## [Task requirements]
Write each line below back out exactly, omitting its pictures.

## [Given data]
-- Opening Marker --

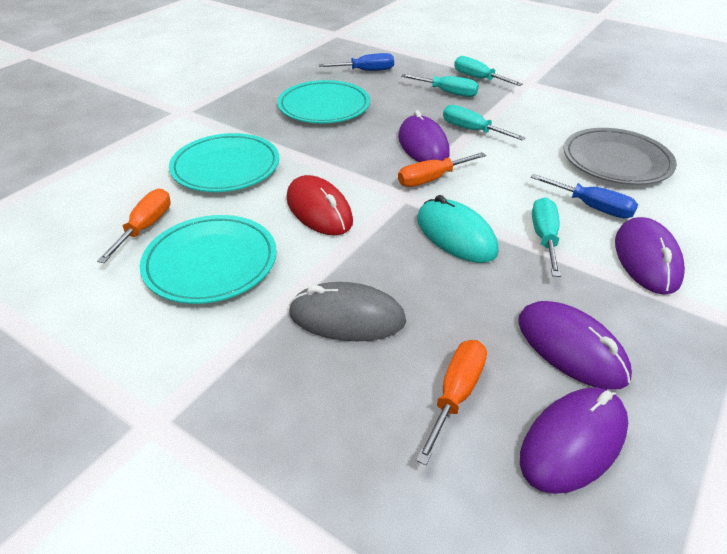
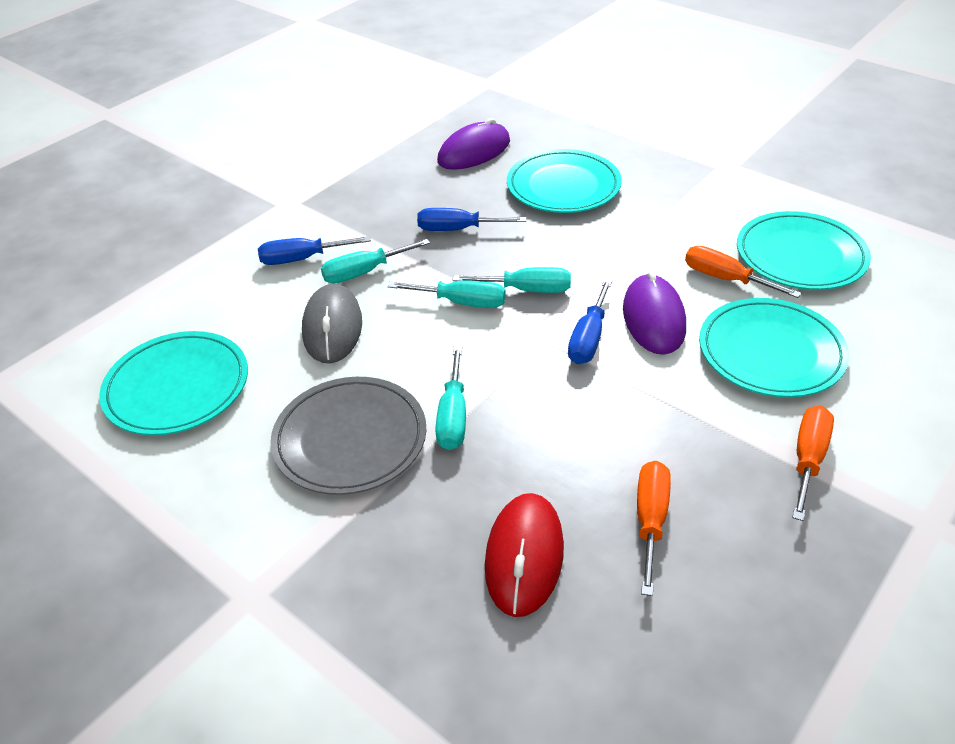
blue screwdriver: 2 -> 3
purple mouse: 4 -> 2
turquoise mouse: 1 -> 0
turquoise plate: 3 -> 4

-- Closing Marker --

## [Your response]
blue screwdriver: 2 -> 3
purple mouse: 4 -> 2
turquoise mouse: 1 -> 0
turquoise plate: 3 -> 4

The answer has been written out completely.